TASK INSTRUCTIONS: Starting with the line that contains "orange eraser: 0 -> 3" and stopping after the line that contains "yellow flashlight: 7 -> 6", copy the entries below exactly. Include nothing else.

MATERIAL PROVIDED:

Start of Block

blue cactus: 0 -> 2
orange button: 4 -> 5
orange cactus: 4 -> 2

End of Block
Start of Block

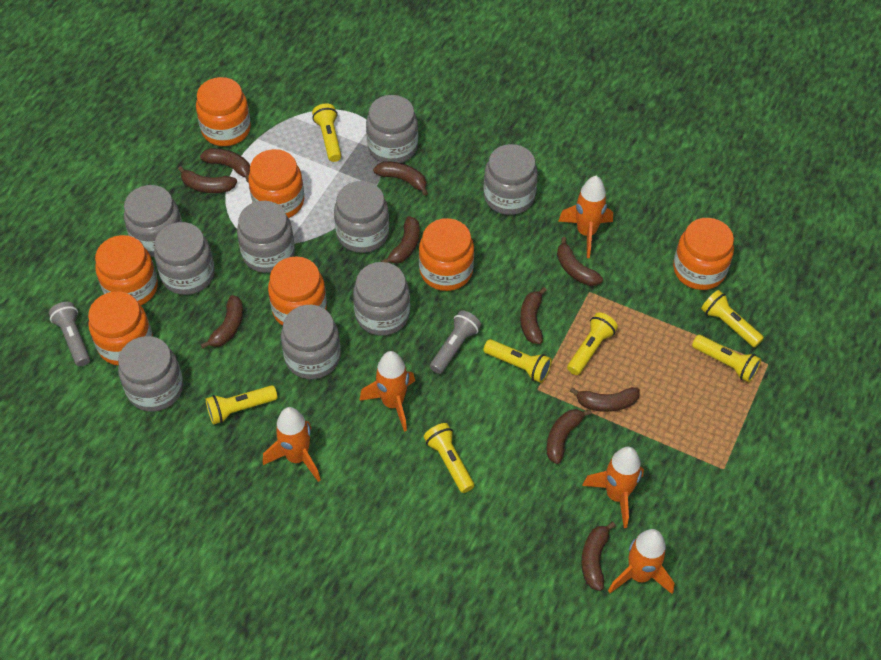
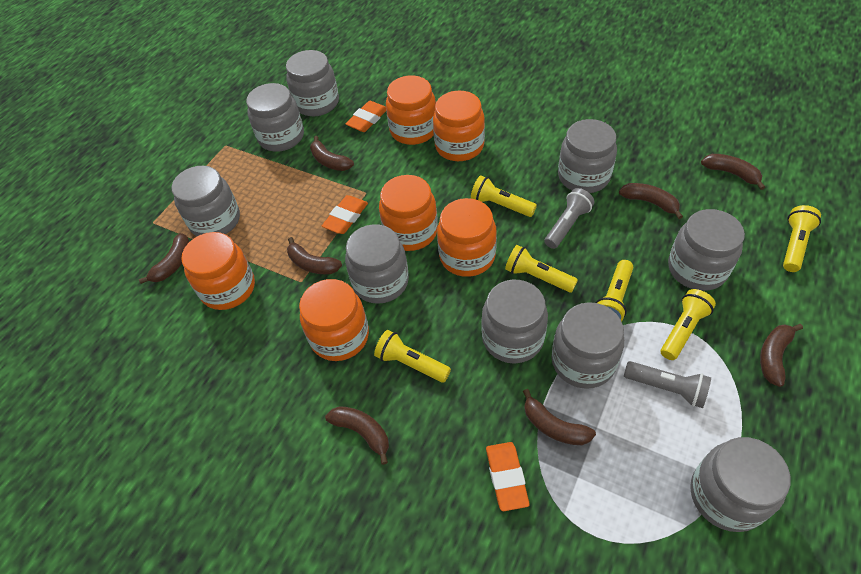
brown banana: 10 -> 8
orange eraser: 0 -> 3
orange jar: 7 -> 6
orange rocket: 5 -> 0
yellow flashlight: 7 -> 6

End of Block

EXERCISE RESULT:
orange eraser: 0 -> 3
orange jar: 7 -> 6
orange rocket: 5 -> 0
yellow flashlight: 7 -> 6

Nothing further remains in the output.